■ Data in this exercise:
╭──

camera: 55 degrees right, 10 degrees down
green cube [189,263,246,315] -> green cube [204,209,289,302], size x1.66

╰──
╭──

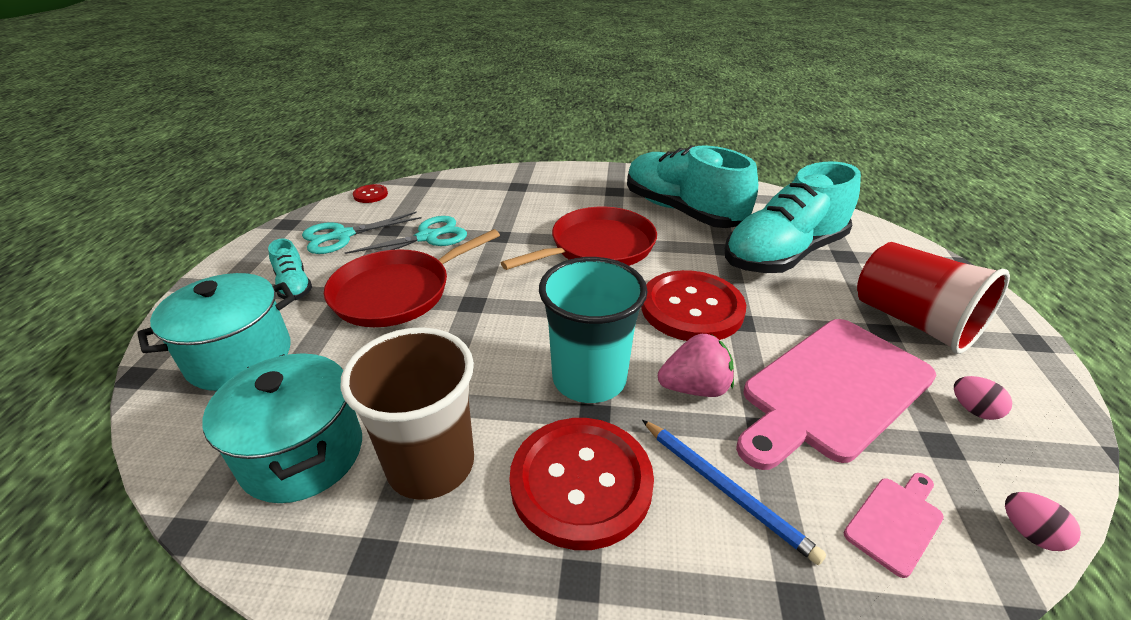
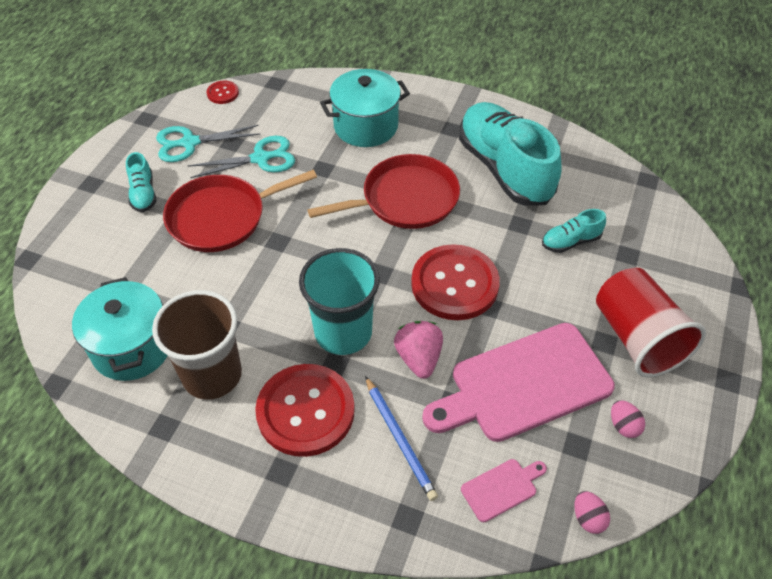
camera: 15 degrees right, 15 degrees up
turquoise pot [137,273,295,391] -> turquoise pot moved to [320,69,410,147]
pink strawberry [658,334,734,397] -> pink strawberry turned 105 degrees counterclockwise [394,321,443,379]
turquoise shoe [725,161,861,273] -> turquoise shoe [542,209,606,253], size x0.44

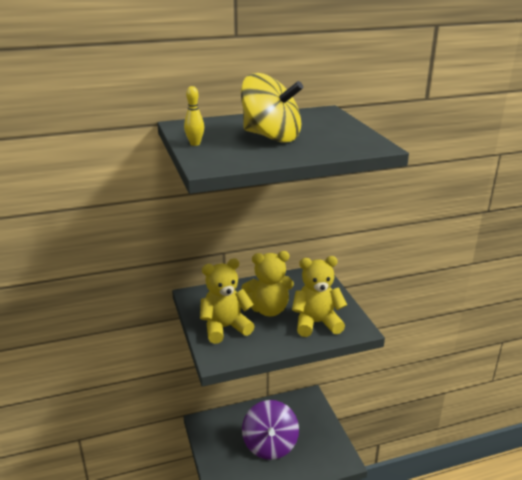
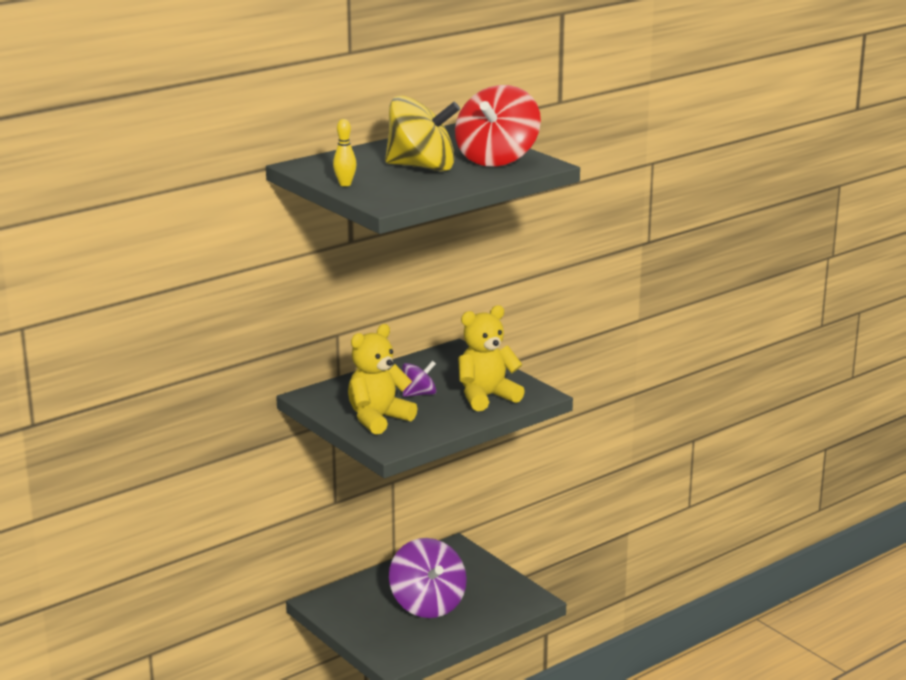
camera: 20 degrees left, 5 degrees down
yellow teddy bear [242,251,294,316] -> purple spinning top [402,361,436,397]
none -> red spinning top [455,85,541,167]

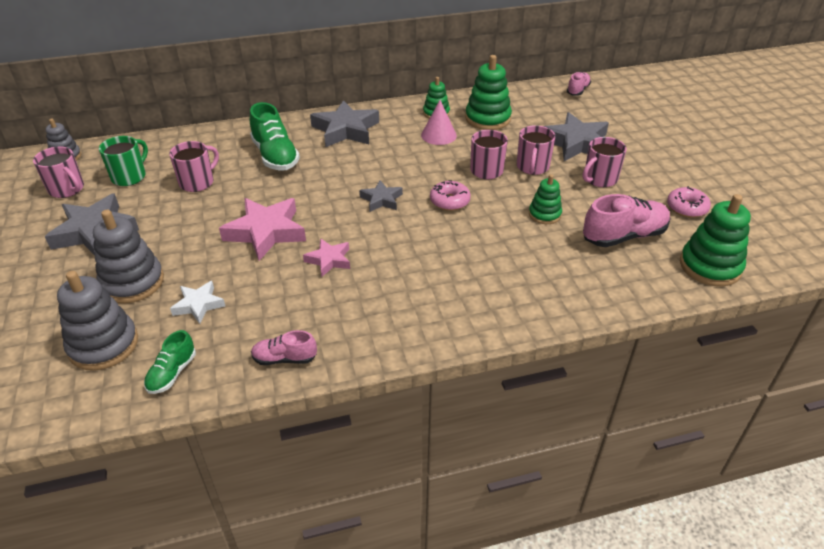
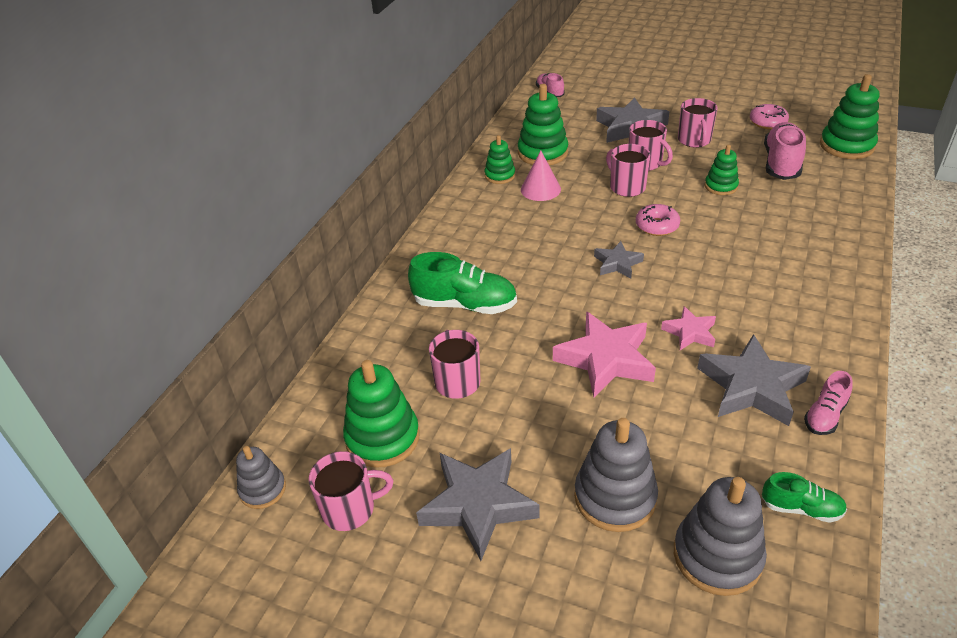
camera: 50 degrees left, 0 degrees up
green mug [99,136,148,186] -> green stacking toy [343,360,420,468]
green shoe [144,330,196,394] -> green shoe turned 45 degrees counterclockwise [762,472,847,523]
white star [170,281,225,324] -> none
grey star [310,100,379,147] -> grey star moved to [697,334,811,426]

╰──

■ Task to carry out: Determine how many lines in the listing above hold "star". Give the number without any other words.

■ Exercise output: 2